• Assignment
In the records below, find the line holding "LED3 pin SIG: none -> D4" and the line holding "SERVO3 pin PWM: D2 -> RX". Set down both, with every line between them, exactly.

• Supplied information
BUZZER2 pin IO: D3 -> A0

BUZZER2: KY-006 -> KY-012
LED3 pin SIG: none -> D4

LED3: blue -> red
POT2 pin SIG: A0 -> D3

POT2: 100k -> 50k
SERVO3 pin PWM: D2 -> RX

...

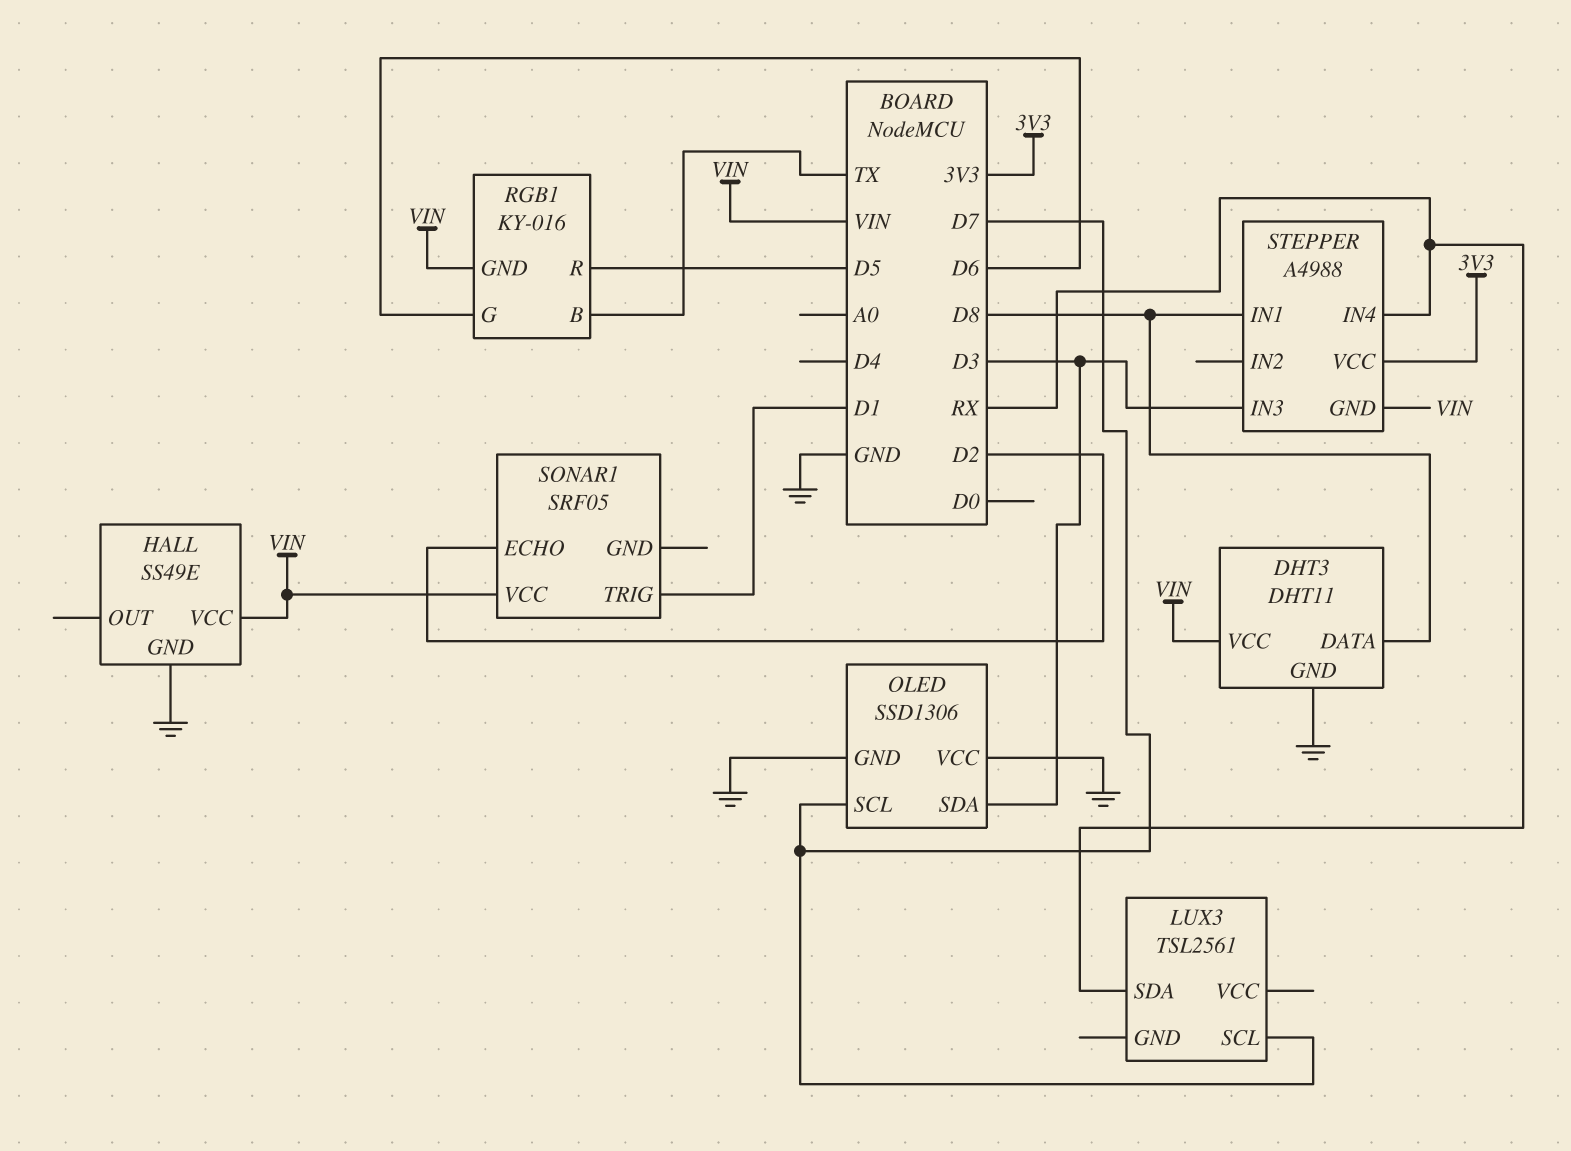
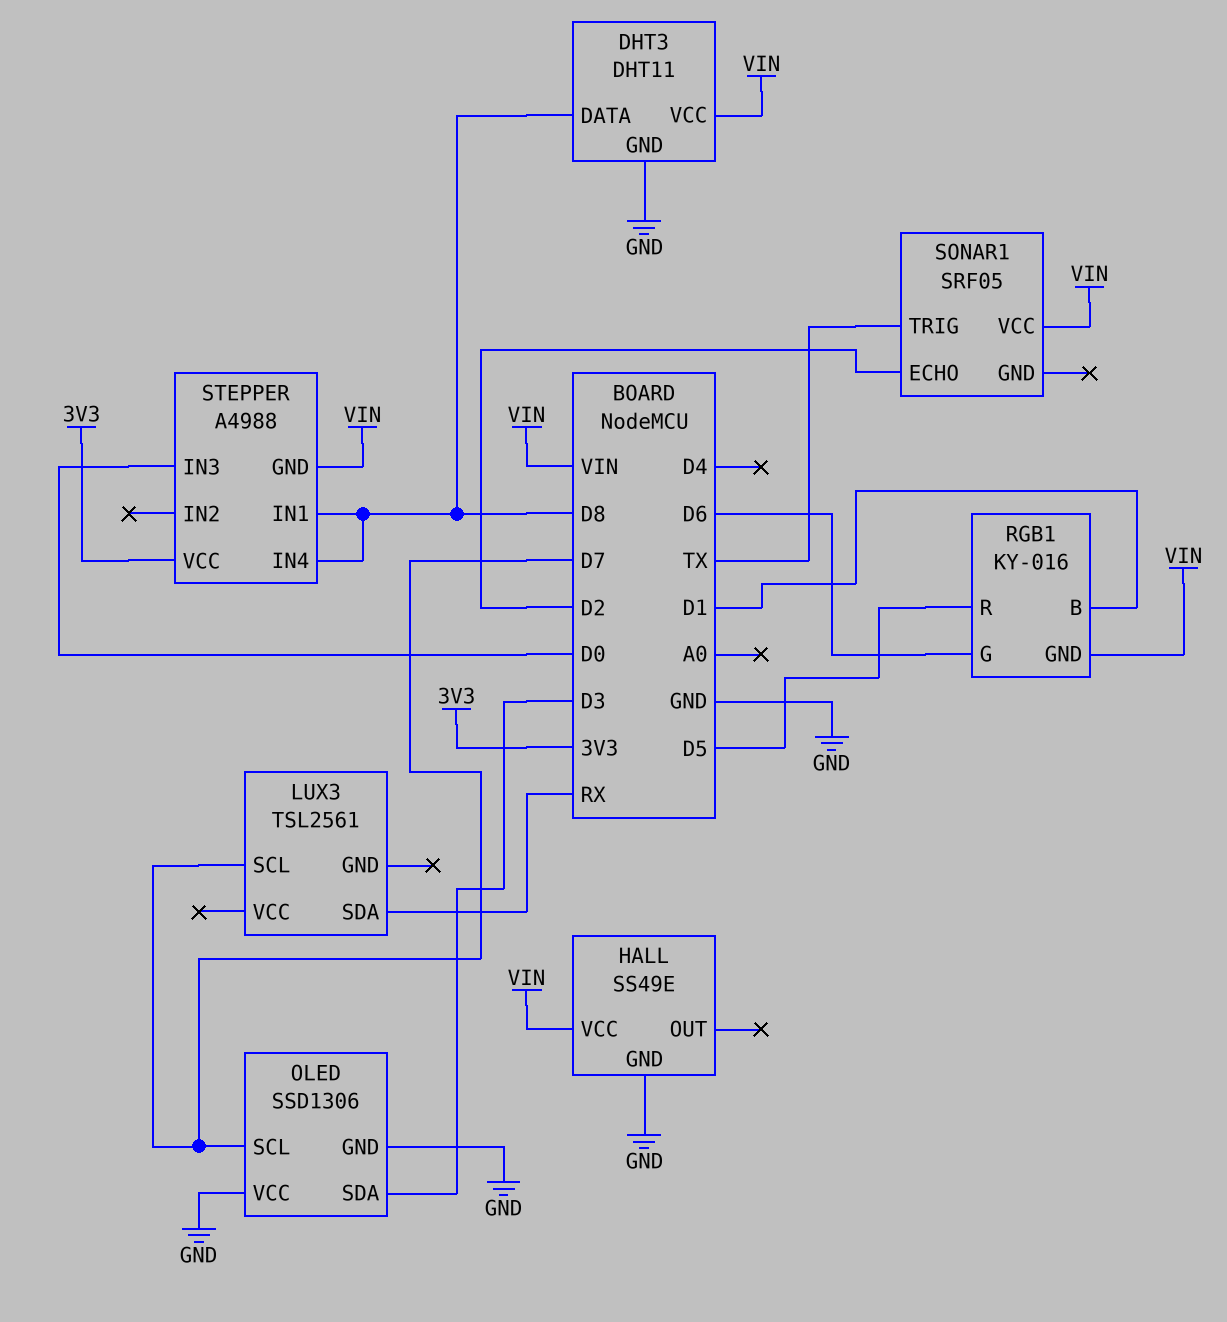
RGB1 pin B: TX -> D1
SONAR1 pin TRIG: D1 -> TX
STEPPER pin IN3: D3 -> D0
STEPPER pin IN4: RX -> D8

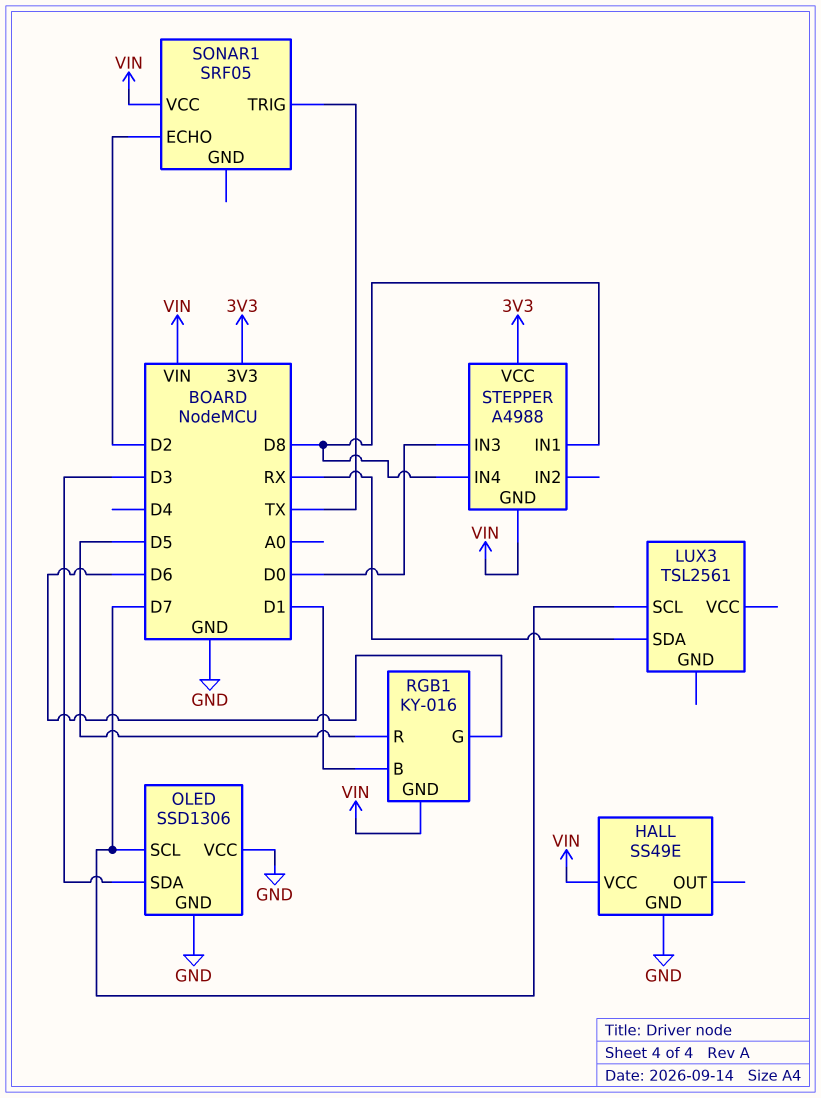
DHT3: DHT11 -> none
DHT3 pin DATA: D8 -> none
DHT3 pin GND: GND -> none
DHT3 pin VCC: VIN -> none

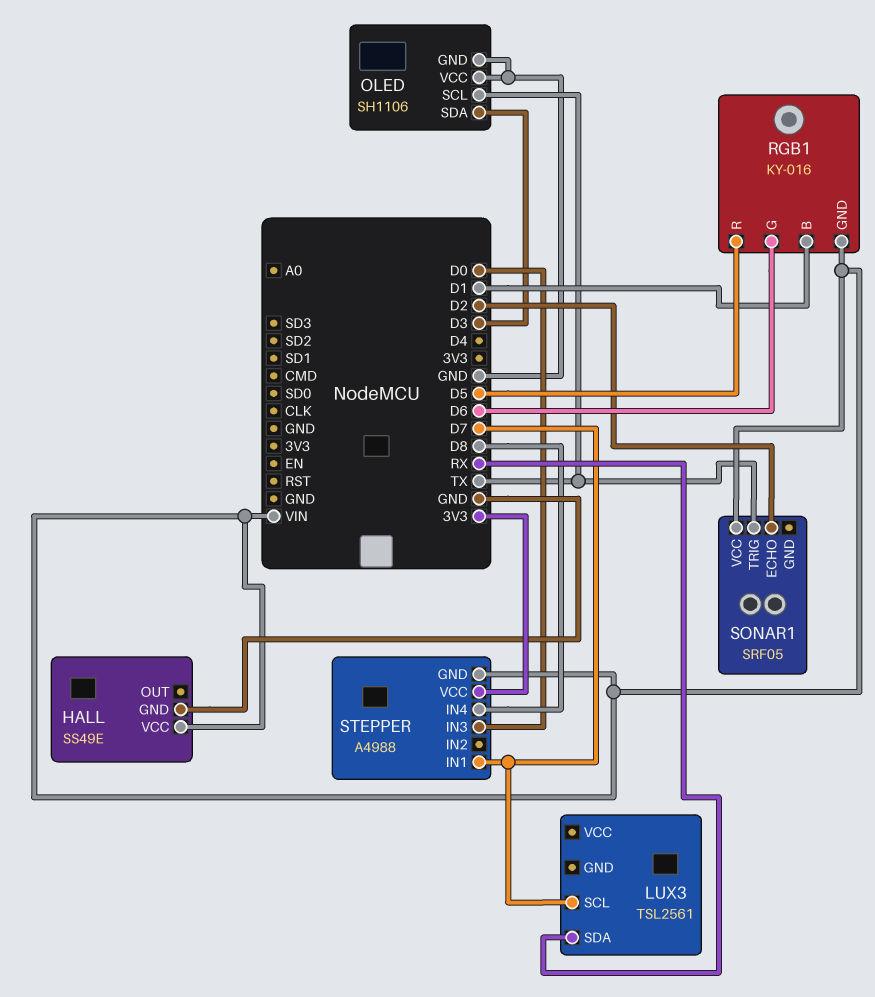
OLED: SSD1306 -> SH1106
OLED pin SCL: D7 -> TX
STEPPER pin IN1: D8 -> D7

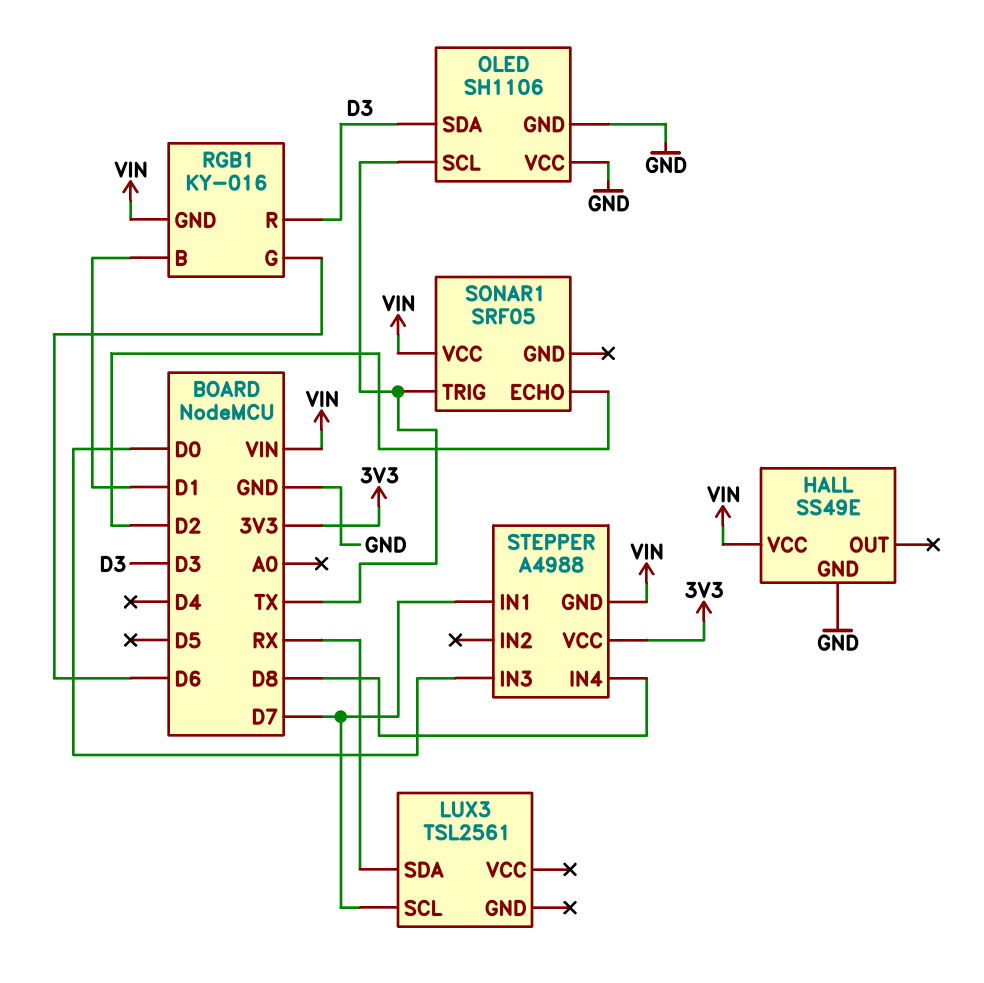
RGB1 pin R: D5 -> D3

• Task response
LED3 pin SIG: none -> D4

LED3: blue -> red
POT2 pin SIG: A0 -> D3

POT2: 100k -> 50k
SERVO3 pin PWM: D2 -> RX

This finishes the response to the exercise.